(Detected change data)
-- Opening Marker --
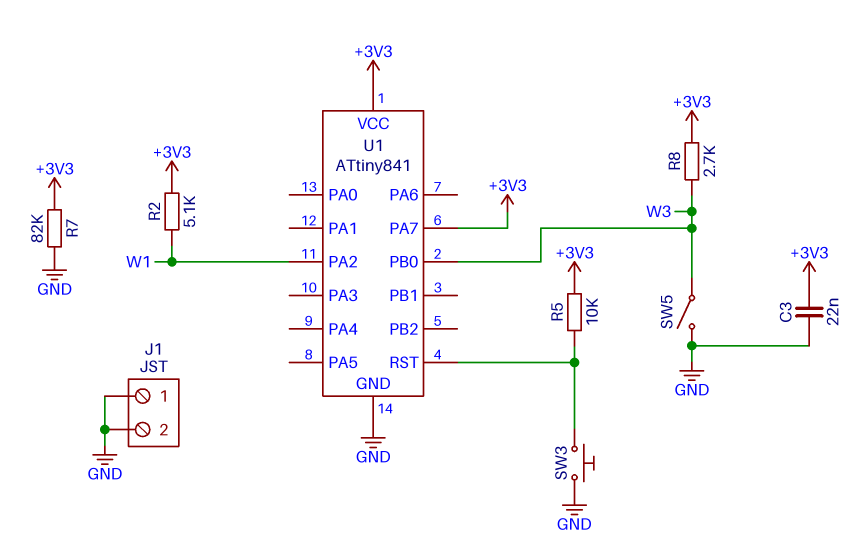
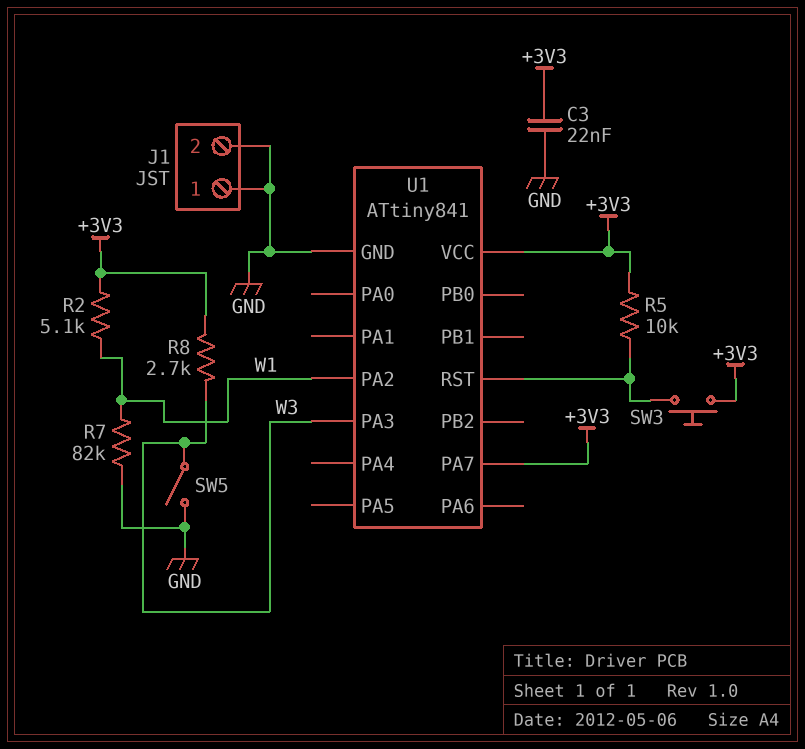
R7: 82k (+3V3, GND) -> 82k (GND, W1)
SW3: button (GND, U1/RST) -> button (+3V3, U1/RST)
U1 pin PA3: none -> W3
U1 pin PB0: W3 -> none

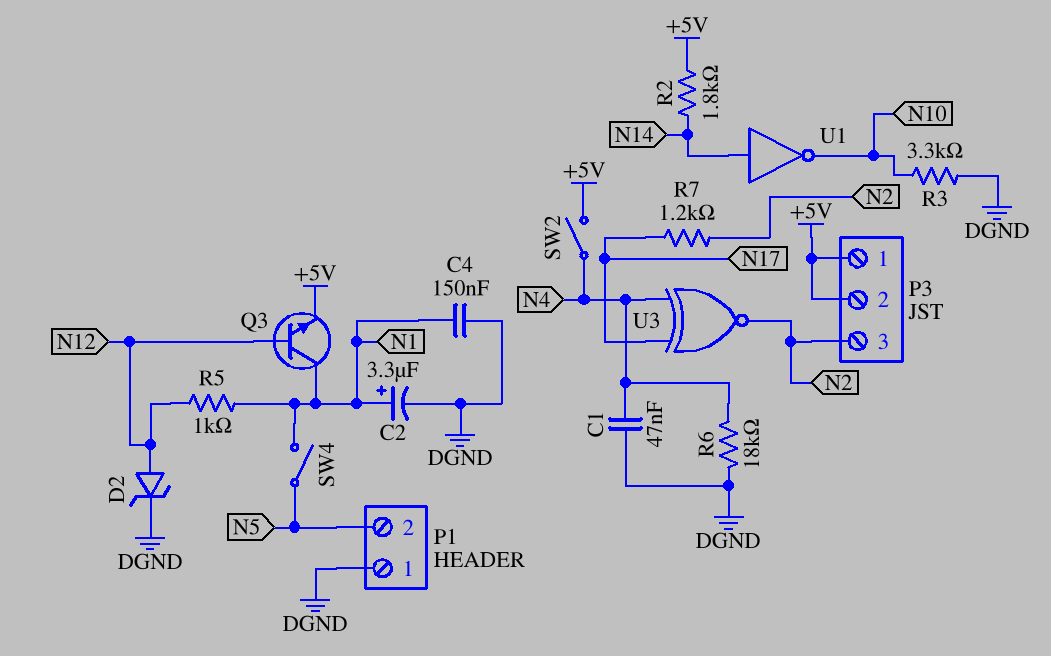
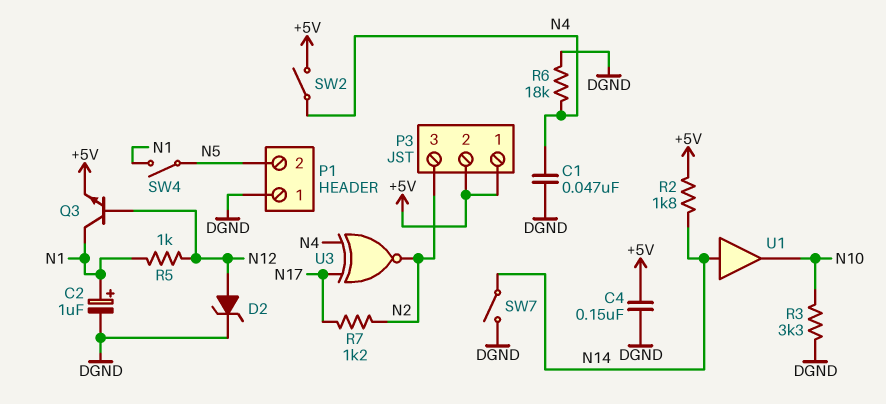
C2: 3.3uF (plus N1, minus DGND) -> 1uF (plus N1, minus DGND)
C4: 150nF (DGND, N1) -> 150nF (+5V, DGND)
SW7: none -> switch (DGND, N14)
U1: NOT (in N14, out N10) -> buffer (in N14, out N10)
-- Closing Marker --
-- Opening Marker --
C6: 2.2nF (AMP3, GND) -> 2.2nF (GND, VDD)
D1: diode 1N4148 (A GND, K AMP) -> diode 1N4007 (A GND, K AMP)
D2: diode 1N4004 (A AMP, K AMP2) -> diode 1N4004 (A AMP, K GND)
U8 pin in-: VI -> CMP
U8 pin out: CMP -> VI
-- Closing Marker --
Exercise requirements => Go through the entries and copy every line with "diode".

Problem solution =>
D1: diode 1N4148 (A GND, K AMP) -> diode 1N4007 (A GND, K AMP)
D2: diode 1N4004 (A AMP, K AMP2) -> diode 1N4004 (A AMP, K GND)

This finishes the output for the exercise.